Begin with the line that holds "IC203 pin in-: GND -> N22" and repeat each line after it exactly, ending with the last line of the listing.

### [Available data]
________

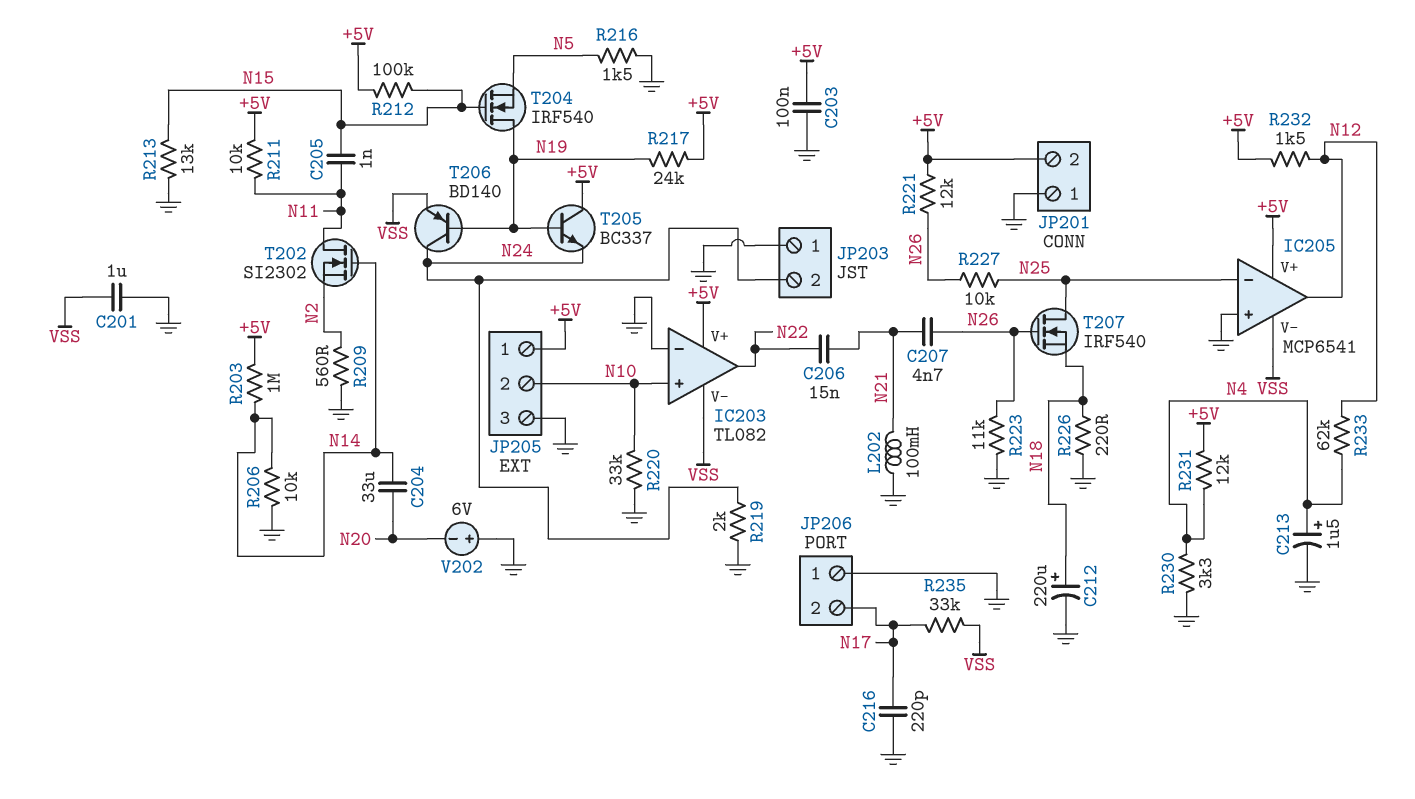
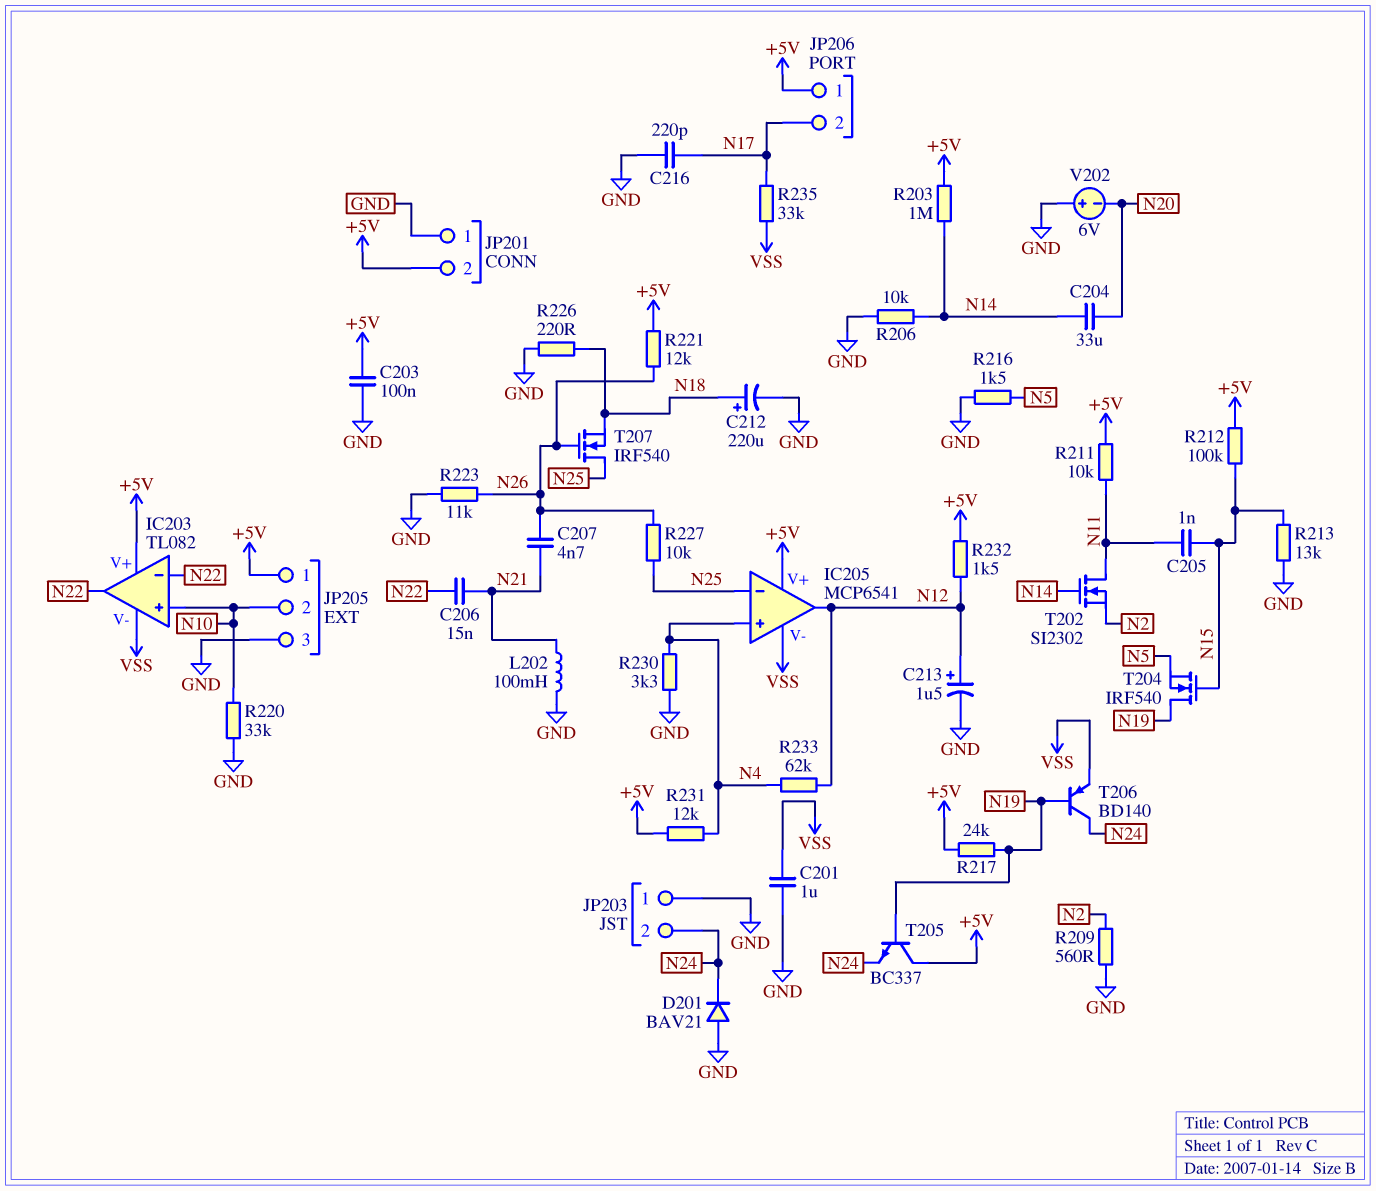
C213: 1.5uF (plus N4, minus GND) -> 1.5uF (plus N12, minus GND)
D201: none -> diode BAV21 (A GND, K N24)
IC203 pin in-: GND -> N22
IC205 pin in+: GND -> N4
JP206 pin 1: GND -> +5V
R219: 2k (GND, N24) -> none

________

### [Completed exercise]
IC203 pin in-: GND -> N22
IC205 pin in+: GND -> N4
JP206 pin 1: GND -> +5V
R219: 2k (GND, N24) -> none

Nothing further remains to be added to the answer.